• _YOUR OBJECTIVE_
In the records that come next, find every line with "moved". Return those lines.
**** SUPPLIED ENTRIES ****
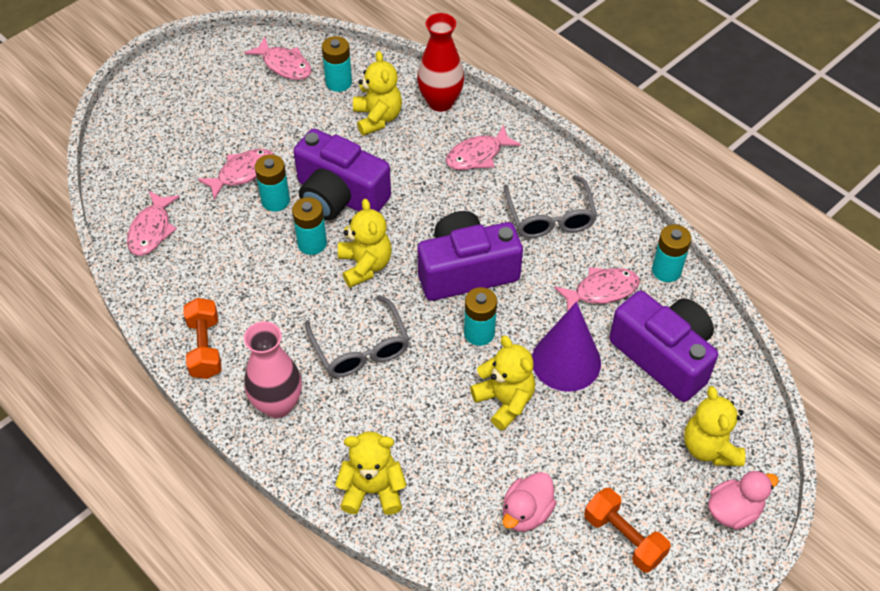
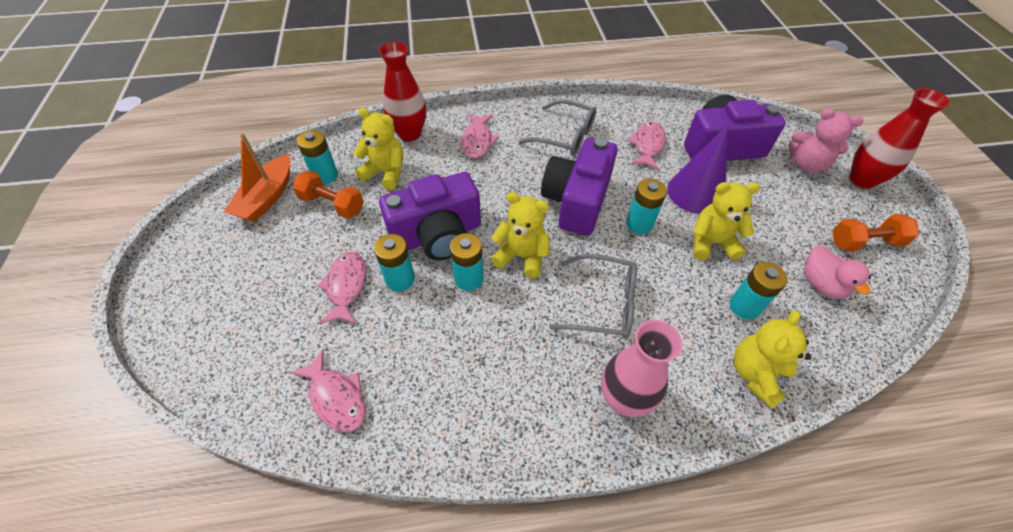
camera: 55 degrees left, 0 degrees up
orange dumbbell [183,298,222,379] -> orange dumbbell moved to [292,171,364,219]
pink fish [245,37,311,80] -> orange boat [224,133,290,222]
turquoise battery [652,224,691,282] -> turquoise battery moved to [730,262,787,320]
yellow teddy bear [684,386,745,466] -> pink teddy bear [788,109,864,173]
pink duck [708,471,779,530] -> red vase [850,88,950,189]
****
• _WRITTEN REPLY_
orange dumbbell [183,298,222,379] -> orange dumbbell moved to [292,171,364,219]
turquoise battery [652,224,691,282] -> turquoise battery moved to [730,262,787,320]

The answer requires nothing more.